EXERCISE AIM: How many lines in the rows below contain the string "kern", with case counting? Give only the number.

Extracted records:

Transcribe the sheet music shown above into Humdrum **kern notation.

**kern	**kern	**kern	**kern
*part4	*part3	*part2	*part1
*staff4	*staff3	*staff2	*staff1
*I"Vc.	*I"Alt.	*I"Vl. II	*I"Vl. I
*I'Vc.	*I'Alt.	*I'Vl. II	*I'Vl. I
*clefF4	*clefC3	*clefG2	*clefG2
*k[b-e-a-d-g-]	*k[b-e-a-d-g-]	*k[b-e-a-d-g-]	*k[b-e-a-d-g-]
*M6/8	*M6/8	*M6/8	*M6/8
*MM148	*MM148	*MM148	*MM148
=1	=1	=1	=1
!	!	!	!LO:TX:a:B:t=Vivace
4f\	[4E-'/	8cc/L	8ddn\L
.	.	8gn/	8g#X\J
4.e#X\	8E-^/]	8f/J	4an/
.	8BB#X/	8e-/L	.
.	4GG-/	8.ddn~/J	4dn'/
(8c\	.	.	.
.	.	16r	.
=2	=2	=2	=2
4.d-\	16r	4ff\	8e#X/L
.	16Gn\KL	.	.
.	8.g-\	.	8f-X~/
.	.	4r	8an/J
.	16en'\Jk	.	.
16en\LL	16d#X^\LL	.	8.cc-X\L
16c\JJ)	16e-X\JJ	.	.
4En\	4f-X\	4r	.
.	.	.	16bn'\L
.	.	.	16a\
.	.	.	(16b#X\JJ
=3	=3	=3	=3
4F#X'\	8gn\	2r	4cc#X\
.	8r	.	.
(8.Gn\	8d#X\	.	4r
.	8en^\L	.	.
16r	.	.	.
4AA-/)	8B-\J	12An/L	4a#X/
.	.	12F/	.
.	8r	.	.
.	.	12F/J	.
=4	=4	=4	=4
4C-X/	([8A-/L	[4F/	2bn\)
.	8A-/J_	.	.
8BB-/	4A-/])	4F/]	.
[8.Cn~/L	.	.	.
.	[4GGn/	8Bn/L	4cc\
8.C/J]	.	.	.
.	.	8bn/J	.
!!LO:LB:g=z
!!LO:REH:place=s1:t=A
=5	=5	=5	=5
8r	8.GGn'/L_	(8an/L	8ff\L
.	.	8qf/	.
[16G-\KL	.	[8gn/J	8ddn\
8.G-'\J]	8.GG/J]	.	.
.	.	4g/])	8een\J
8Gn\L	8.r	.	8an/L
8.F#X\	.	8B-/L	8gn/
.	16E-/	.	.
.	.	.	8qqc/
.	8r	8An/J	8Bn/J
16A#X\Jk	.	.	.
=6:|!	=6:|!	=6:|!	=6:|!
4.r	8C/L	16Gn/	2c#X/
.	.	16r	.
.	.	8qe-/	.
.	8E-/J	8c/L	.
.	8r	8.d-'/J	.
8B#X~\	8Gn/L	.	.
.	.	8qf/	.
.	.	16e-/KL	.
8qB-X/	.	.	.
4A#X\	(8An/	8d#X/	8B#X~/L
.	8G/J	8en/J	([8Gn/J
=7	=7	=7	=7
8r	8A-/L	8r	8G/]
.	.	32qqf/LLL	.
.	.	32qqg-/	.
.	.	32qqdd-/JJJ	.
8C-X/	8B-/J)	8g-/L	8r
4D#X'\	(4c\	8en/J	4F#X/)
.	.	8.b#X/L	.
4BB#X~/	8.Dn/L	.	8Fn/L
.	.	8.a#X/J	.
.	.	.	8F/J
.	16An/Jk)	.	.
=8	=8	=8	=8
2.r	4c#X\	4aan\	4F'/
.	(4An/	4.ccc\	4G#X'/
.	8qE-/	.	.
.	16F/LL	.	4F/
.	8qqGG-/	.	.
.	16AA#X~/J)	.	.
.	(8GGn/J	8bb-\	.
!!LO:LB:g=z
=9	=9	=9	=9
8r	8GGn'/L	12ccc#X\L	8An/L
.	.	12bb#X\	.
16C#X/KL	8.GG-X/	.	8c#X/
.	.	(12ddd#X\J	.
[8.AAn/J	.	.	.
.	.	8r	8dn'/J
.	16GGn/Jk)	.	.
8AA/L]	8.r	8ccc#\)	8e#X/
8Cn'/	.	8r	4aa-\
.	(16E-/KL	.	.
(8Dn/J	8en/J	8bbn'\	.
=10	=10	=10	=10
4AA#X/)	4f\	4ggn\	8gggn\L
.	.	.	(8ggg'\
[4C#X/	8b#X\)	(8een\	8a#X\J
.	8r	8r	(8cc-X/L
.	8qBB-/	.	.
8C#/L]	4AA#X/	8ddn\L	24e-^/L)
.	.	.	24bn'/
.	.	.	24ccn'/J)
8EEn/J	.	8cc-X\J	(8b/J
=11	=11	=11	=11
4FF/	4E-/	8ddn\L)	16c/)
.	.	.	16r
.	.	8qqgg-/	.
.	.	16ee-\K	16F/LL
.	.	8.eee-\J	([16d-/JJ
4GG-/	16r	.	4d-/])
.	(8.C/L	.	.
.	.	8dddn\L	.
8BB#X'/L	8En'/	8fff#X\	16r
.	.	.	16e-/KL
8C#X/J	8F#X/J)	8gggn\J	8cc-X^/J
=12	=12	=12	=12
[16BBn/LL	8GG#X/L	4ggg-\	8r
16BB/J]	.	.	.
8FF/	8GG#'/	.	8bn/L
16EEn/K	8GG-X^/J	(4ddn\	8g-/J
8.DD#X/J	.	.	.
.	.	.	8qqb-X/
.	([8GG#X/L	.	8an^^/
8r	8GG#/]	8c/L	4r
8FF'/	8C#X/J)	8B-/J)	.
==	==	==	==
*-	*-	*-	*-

ANSWER TO THIS TASK: 2